**Exercise:** Each entry in the listing below should be restated word for word.

**Listed records:**
============================================================

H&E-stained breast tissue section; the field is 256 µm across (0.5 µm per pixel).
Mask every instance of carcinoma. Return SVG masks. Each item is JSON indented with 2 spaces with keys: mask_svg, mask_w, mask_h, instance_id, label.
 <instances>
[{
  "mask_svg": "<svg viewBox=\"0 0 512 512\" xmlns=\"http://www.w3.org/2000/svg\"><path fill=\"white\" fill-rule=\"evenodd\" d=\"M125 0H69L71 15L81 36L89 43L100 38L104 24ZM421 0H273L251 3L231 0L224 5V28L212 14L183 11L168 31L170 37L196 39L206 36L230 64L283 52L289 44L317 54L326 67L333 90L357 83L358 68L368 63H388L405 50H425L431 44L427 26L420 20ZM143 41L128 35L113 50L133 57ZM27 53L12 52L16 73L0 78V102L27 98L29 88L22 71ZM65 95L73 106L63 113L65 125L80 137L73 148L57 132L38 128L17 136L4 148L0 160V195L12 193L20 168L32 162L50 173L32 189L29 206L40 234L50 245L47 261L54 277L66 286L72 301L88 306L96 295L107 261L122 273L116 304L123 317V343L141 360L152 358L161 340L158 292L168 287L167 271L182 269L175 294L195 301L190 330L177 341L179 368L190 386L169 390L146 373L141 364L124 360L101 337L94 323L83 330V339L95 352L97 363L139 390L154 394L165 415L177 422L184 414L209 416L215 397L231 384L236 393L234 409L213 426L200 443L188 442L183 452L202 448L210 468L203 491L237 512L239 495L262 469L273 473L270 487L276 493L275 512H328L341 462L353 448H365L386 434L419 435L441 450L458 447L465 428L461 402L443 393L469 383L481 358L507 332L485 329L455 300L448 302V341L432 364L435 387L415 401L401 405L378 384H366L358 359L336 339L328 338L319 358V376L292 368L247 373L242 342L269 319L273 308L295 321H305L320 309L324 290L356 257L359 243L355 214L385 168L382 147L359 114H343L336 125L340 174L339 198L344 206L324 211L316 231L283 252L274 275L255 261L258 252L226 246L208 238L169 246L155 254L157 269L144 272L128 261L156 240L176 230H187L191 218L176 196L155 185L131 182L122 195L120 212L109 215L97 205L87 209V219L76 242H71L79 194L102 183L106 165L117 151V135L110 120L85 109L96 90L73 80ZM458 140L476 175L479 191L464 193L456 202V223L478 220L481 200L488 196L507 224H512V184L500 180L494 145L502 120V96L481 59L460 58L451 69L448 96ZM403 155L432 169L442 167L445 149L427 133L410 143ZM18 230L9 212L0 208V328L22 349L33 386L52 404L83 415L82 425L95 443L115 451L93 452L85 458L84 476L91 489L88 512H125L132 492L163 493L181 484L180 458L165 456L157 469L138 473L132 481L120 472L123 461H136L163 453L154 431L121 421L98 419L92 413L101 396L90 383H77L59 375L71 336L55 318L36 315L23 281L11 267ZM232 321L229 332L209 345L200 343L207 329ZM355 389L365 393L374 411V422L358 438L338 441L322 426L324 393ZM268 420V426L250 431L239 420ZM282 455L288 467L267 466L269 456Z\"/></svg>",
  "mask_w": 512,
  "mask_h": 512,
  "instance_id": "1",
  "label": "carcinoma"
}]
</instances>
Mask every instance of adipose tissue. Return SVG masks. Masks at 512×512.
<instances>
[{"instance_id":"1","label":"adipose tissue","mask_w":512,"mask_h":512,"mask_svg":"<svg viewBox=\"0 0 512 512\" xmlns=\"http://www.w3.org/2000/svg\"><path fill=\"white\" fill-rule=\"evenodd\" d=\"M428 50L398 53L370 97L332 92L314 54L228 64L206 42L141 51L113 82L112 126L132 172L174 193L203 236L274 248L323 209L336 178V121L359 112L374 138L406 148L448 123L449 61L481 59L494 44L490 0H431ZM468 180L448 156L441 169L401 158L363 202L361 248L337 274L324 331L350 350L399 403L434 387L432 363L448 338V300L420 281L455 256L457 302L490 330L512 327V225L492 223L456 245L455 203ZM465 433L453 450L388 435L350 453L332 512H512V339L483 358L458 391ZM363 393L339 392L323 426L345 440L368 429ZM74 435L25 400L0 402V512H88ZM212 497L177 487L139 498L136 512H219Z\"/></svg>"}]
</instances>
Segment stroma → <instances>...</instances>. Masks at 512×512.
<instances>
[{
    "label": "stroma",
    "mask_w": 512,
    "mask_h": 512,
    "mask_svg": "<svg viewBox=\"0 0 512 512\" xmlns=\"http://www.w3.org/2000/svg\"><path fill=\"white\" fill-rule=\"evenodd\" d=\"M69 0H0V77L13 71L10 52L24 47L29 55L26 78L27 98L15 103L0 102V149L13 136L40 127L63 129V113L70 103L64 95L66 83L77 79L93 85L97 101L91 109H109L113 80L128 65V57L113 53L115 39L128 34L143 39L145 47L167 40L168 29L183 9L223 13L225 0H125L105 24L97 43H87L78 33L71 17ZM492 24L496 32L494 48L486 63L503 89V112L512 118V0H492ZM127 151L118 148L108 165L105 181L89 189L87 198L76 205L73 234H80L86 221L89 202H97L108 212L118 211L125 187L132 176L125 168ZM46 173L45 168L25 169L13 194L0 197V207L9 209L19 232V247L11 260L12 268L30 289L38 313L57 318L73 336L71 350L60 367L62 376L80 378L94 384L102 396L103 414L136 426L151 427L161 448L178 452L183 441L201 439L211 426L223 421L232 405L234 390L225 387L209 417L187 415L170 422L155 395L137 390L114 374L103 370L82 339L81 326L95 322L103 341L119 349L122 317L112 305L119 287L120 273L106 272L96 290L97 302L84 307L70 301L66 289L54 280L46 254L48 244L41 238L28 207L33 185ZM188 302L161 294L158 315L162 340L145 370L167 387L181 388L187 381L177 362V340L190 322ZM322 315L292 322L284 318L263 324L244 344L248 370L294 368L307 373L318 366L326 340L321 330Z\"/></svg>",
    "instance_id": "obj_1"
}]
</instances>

============================================================

**Answer to the exercise:**
H&E-stained breast tissue section; the field is 256 µm across (0.5 µm per pixel).
Mask every instance of carcinoma. Return SVG masks. Each item is JSON indented with 2 spaces with keys: mask_svg, mask_w, mask_h, instance_id, label.
 <instances>
[{
  "mask_svg": "<svg viewBox=\"0 0 512 512\" xmlns=\"http://www.w3.org/2000/svg\"><path fill=\"white\" fill-rule=\"evenodd\" d=\"M125 0H69L71 15L81 36L89 43L100 38L104 24ZM421 0H273L251 3L231 0L224 5V28L212 14L183 11L168 31L170 37L196 39L206 36L230 64L283 52L289 44L317 54L326 67L333 90L357 83L358 68L368 63H388L405 50H425L431 44L427 26L420 20ZM143 41L128 35L113 50L133 57ZM27 53L12 52L16 73L0 78V102L27 98L29 88L22 71ZM65 95L73 106L63 113L65 125L80 137L73 148L57 132L38 128L17 136L4 148L0 160V195L12 193L20 168L32 162L50 173L32 189L29 206L40 234L50 245L47 261L54 277L66 286L72 301L88 306L96 295L107 261L122 273L116 304L123 317V343L141 360L152 358L161 340L158 292L168 287L167 271L182 269L175 294L195 301L190 330L177 341L179 368L190 386L169 390L146 373L141 364L124 360L101 337L94 323L83 330V339L95 352L97 363L139 390L154 394L165 415L177 422L184 414L209 416L215 397L231 384L236 393L234 409L213 426L200 443L188 442L183 452L202 448L210 468L203 491L237 512L239 495L262 469L273 473L270 487L276 493L275 512H328L341 462L353 448H365L386 434L419 435L441 450L458 447L465 428L461 402L443 393L469 383L481 358L507 332L485 329L455 300L448 302V341L432 364L435 387L415 401L401 405L378 384H366L358 359L336 339L328 338L319 358V376L292 368L247 373L242 342L269 319L273 308L295 321H305L320 309L324 290L356 257L359 243L355 214L385 168L382 147L359 114H343L336 125L340 174L339 198L344 206L324 211L316 231L283 252L274 275L255 261L258 252L226 246L208 238L169 246L155 254L157 269L144 272L128 261L156 240L176 230H187L191 218L176 196L155 185L131 182L122 195L120 212L109 215L97 205L87 209V219L76 242H71L79 194L102 183L106 165L117 151V135L110 120L85 109L96 90L73 80ZM458 140L476 175L479 191L464 193L456 202V223L478 220L481 200L488 196L507 224H512V184L500 180L494 145L502 120V96L481 59L460 58L451 69L448 96ZM403 155L432 169L442 167L445 149L427 133L410 143ZM18 230L9 212L0 208V328L22 349L33 386L52 404L83 415L82 425L95 443L115 451L93 452L85 458L84 476L91 489L88 512H125L132 492L163 493L181 484L180 458L165 456L157 469L138 473L132 481L120 472L123 461H136L163 453L154 431L121 421L98 419L92 413L101 396L90 383H77L59 375L71 336L55 318L36 315L23 281L11 267ZM232 321L229 332L209 345L200 343L207 329ZM355 389L365 393L374 411V422L358 438L338 441L322 426L324 393ZM268 420V426L250 431L239 420ZM282 455L288 467L267 466L269 456Z\"/></svg>",
  "mask_w": 512,
  "mask_h": 512,
  "instance_id": "1",
  "label": "carcinoma"
}]
</instances>
Mask every instance of adipose tissue. Return SVG masks. Masks at 512×512.
<instances>
[{"instance_id":"1","label":"adipose tissue","mask_w":512,"mask_h":512,"mask_svg":"<svg viewBox=\"0 0 512 512\" xmlns=\"http://www.w3.org/2000/svg\"><path fill=\"white\" fill-rule=\"evenodd\" d=\"M428 50L398 53L370 97L332 92L314 54L228 64L206 42L141 51L113 82L112 126L132 172L174 193L203 236L274 248L323 209L336 178V121L359 112L374 138L406 148L448 123L449 61L481 59L494 44L490 0H431ZM468 180L448 156L441 169L401 158L363 202L361 248L337 274L324 331L350 350L399 403L434 387L432 363L448 338V300L420 281L455 256L457 302L490 330L512 327V225L492 223L456 245L455 203ZM465 433L453 450L388 435L350 453L332 512H512V339L483 358L458 391ZM363 393L339 392L323 426L345 440L368 429ZM74 435L25 400L0 402V512H88ZM212 497L177 487L139 498L136 512H219Z\"/></svg>"}]
</instances>
Segment stroma → <instances>...</instances>. Masks at 512×512.
<instances>
[{
    "label": "stroma",
    "mask_w": 512,
    "mask_h": 512,
    "mask_svg": "<svg viewBox=\"0 0 512 512\" xmlns=\"http://www.w3.org/2000/svg\"><path fill=\"white\" fill-rule=\"evenodd\" d=\"M69 0H0V77L13 71L10 52L24 47L29 55L26 78L27 98L15 103L0 102V149L13 136L40 127L63 129V113L70 103L64 95L66 83L77 79L93 85L97 101L91 109H109L113 80L128 65V57L113 53L115 39L128 34L143 39L145 47L167 40L168 29L183 9L223 13L225 0H125L105 24L97 43H87L78 33L71 17ZM492 24L496 32L494 48L486 63L503 89V112L512 118V0H492ZM127 151L118 148L108 165L105 181L89 189L87 198L76 205L73 234H80L86 221L89 202H97L108 212L118 211L125 187L132 176L125 168ZM46 173L45 168L25 169L13 194L0 197V207L9 209L19 232V247L11 260L12 268L30 289L38 313L57 318L73 336L71 350L60 367L62 376L80 378L94 384L102 396L103 414L136 426L151 427L161 448L178 452L183 441L201 439L211 426L223 421L232 405L234 390L225 387L209 417L187 415L170 422L155 395L137 390L114 374L103 370L82 339L81 326L95 322L103 341L119 349L122 317L112 305L119 287L120 273L106 272L96 290L97 302L84 307L70 301L66 289L54 280L46 254L48 244L41 238L28 207L33 185ZM188 302L161 294L158 315L162 340L145 370L167 387L181 388L187 381L177 362V340L190 322ZM322 315L292 322L284 318L263 324L244 344L248 370L294 368L307 373L318 366L326 340L321 330Z\"/></svg>",
    "instance_id": "obj_1"
}]
</instances>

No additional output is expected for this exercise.